Material provided:
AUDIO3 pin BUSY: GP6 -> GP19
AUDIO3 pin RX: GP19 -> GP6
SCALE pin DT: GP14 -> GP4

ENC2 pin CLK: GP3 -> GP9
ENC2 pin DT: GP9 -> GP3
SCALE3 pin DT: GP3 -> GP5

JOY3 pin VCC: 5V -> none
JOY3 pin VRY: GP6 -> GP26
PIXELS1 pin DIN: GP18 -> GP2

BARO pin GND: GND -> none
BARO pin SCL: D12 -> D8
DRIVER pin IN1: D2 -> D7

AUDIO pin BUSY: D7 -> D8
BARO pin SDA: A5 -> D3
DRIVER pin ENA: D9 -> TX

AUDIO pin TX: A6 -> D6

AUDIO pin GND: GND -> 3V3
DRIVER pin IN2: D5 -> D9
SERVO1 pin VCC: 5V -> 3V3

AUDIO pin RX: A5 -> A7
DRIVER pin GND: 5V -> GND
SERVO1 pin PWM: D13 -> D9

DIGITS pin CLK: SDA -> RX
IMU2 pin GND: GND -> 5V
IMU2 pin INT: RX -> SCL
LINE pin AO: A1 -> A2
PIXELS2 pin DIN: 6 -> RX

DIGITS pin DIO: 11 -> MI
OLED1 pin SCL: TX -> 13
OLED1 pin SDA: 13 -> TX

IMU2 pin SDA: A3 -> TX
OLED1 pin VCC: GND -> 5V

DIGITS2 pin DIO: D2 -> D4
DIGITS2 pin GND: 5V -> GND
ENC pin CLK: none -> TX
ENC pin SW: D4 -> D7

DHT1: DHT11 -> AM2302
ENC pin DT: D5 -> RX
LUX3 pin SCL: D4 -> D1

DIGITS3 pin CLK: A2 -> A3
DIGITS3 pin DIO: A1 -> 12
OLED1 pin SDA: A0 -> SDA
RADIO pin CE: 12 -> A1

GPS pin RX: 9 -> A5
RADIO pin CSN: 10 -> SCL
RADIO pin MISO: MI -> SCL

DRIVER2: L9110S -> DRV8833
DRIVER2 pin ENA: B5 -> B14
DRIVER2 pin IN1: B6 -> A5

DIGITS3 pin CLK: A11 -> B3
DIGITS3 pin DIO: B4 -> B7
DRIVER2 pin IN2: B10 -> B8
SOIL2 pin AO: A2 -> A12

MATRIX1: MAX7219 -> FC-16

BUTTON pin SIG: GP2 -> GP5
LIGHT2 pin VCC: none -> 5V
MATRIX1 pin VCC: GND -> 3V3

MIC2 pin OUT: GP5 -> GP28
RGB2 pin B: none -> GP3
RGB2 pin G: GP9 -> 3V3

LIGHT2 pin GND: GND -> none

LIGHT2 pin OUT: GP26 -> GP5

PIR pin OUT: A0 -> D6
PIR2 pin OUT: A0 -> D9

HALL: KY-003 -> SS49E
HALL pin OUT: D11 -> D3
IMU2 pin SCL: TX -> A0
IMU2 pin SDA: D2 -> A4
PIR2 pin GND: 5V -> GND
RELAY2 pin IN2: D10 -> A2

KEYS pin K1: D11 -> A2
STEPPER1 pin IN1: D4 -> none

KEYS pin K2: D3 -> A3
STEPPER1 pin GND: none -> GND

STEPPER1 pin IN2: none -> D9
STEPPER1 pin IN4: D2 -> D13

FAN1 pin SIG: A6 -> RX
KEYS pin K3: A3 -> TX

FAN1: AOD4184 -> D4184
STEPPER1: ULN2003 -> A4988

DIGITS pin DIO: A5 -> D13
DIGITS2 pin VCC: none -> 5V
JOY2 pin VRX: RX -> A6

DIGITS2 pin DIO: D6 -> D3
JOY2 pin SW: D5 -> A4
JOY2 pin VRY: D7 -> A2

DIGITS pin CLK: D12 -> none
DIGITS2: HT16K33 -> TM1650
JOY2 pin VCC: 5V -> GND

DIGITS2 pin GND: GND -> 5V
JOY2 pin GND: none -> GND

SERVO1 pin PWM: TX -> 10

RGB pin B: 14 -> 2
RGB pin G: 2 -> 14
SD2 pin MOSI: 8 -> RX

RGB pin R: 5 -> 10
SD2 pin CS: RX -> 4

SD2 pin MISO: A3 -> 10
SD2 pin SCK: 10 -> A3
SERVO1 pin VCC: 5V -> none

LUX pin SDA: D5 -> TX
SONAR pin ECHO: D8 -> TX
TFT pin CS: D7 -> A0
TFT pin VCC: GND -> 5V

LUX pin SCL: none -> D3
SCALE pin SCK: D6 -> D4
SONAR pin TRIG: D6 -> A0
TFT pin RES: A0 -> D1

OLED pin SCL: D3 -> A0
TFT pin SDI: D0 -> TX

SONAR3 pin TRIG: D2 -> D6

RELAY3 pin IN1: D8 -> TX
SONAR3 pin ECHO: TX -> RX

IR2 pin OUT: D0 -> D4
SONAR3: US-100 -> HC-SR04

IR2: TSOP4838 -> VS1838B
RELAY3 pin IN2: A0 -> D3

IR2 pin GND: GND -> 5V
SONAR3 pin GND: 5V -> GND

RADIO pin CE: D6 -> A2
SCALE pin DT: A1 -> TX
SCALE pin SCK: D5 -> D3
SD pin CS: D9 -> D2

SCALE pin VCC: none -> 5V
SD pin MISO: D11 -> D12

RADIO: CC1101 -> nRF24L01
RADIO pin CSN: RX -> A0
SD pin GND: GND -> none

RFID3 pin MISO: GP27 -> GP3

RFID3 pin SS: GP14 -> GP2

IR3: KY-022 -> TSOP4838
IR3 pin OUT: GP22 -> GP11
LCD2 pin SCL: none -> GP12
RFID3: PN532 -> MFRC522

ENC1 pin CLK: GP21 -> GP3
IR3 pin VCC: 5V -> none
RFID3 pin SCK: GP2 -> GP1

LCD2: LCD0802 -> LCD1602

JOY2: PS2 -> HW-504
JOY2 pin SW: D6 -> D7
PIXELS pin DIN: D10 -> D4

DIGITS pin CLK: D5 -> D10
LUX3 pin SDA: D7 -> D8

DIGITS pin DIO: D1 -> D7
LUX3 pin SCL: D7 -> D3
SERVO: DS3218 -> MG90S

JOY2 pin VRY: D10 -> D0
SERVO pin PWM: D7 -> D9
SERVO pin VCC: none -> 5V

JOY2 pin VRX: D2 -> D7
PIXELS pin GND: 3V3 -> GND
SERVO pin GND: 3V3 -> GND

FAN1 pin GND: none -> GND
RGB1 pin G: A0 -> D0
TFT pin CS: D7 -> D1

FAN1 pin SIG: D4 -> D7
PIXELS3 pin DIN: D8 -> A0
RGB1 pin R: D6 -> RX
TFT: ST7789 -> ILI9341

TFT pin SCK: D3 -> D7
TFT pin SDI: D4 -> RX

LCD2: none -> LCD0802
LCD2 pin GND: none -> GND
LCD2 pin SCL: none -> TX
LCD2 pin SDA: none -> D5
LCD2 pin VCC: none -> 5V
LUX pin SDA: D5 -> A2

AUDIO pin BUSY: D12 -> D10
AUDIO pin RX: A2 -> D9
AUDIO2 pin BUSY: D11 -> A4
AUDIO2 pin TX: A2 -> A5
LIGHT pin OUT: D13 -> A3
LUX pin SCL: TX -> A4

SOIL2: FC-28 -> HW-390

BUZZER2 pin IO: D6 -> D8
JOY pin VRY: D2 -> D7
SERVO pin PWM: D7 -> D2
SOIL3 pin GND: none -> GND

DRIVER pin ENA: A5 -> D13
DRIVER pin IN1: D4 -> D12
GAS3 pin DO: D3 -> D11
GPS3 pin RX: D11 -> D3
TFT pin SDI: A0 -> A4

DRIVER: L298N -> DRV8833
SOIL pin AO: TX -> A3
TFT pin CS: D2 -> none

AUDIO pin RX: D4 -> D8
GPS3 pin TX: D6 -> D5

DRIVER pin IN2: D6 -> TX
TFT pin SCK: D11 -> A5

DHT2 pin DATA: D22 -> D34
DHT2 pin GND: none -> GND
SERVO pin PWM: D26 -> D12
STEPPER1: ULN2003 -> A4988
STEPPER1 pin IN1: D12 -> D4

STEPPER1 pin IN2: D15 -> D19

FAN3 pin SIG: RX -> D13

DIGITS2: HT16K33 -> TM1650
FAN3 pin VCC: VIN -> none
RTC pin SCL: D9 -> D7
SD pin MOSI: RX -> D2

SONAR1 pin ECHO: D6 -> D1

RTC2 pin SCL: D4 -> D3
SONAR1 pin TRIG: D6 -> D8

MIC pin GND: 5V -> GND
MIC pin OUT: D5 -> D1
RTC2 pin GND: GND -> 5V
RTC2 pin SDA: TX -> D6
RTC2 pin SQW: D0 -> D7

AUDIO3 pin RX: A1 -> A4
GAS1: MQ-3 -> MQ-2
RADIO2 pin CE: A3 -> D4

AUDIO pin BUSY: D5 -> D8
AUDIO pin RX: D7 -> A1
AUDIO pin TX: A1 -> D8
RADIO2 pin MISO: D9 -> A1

Directions:
Could you retype exactly the lines above, starting at the line that contains "MATRIX1: MAX7219 -> FC-16" and ending at the line that contains "SONAR3 pin GND: 5V -> GND", and nothing more?

Result of this exercise:
MATRIX1: MAX7219 -> FC-16

BUTTON pin SIG: GP2 -> GP5
LIGHT2 pin VCC: none -> 5V
MATRIX1 pin VCC: GND -> 3V3

MIC2 pin OUT: GP5 -> GP28
RGB2 pin B: none -> GP3
RGB2 pin G: GP9 -> 3V3

LIGHT2 pin GND: GND -> none

LIGHT2 pin OUT: GP26 -> GP5

PIR pin OUT: A0 -> D6
PIR2 pin OUT: A0 -> D9

HALL: KY-003 -> SS49E
HALL pin OUT: D11 -> D3
IMU2 pin SCL: TX -> A0
IMU2 pin SDA: D2 -> A4
PIR2 pin GND: 5V -> GND
RELAY2 pin IN2: D10 -> A2

KEYS pin K1: D11 -> A2
STEPPER1 pin IN1: D4 -> none

KEYS pin K2: D3 -> A3
STEPPER1 pin GND: none -> GND

STEPPER1 pin IN2: none -> D9
STEPPER1 pin IN4: D2 -> D13

FAN1 pin SIG: A6 -> RX
KEYS pin K3: A3 -> TX

FAN1: AOD4184 -> D4184
STEPPER1: ULN2003 -> A4988

DIGITS pin DIO: A5 -> D13
DIGITS2 pin VCC: none -> 5V
JOY2 pin VRX: RX -> A6

DIGITS2 pin DIO: D6 -> D3
JOY2 pin SW: D5 -> A4
JOY2 pin VRY: D7 -> A2

DIGITS pin CLK: D12 -> none
DIGITS2: HT16K33 -> TM1650
JOY2 pin VCC: 5V -> GND

DIGITS2 pin GND: GND -> 5V
JOY2 pin GND: none -> GND

SERVO1 pin PWM: TX -> 10

RGB pin B: 14 -> 2
RGB pin G: 2 -> 14
SD2 pin MOSI: 8 -> RX

RGB pin R: 5 -> 10
SD2 pin CS: RX -> 4

SD2 pin MISO: A3 -> 10
SD2 pin SCK: 10 -> A3
SERVO1 pin VCC: 5V -> none

LUX pin SDA: D5 -> TX
SONAR pin ECHO: D8 -> TX
TFT pin CS: D7 -> A0
TFT pin VCC: GND -> 5V

LUX pin SCL: none -> D3
SCALE pin SCK: D6 -> D4
SONAR pin TRIG: D6 -> A0
TFT pin RES: A0 -> D1

OLED pin SCL: D3 -> A0
TFT pin SDI: D0 -> TX

SONAR3 pin TRIG: D2 -> D6

RELAY3 pin IN1: D8 -> TX
SONAR3 pin ECHO: TX -> RX

IR2 pin OUT: D0 -> D4
SONAR3: US-100 -> HC-SR04

IR2: TSOP4838 -> VS1838B
RELAY3 pin IN2: A0 -> D3

IR2 pin GND: GND -> 5V
SONAR3 pin GND: 5V -> GND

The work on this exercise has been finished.